+++ RECORDED INFORMATION

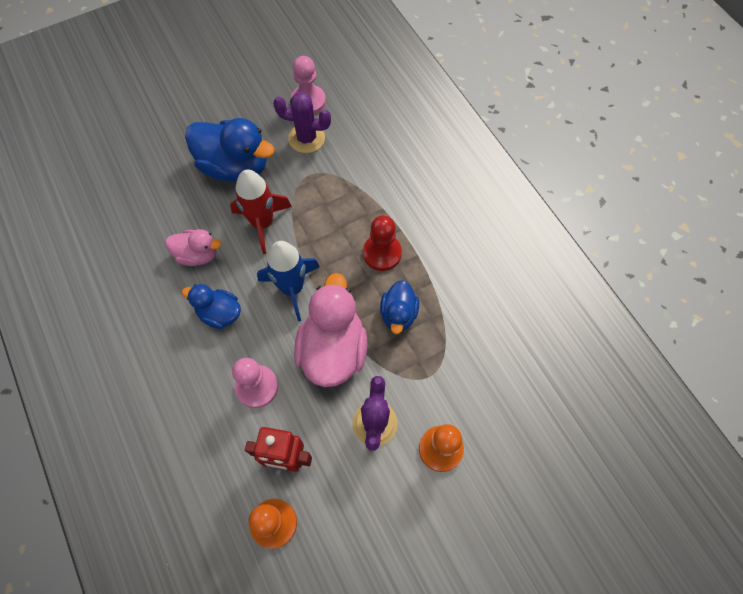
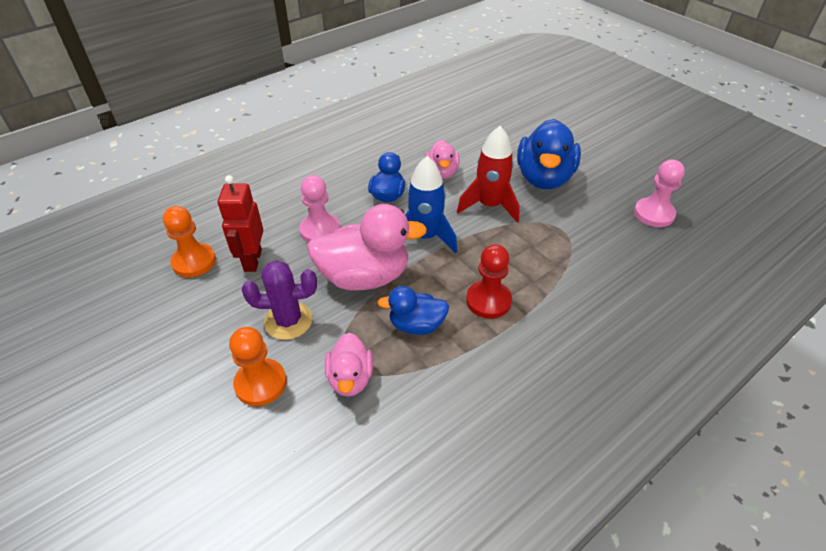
camera: 80 degrees right, 20 degrees down
(306, 138) = (605, 220): purple cactus -> none
(445, 374) = (350, 378): none -> pink duck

++++++

→ **EXERCISE INSTRUCTIONS**: Reproduce every line above word for word; no images.

→ **EXPECTED OUTPUT**:
camera: 80 degrees right, 20 degrees down
(306, 138) = (605, 220): purple cactus -> none
(445, 374) = (350, 378): none -> pink duck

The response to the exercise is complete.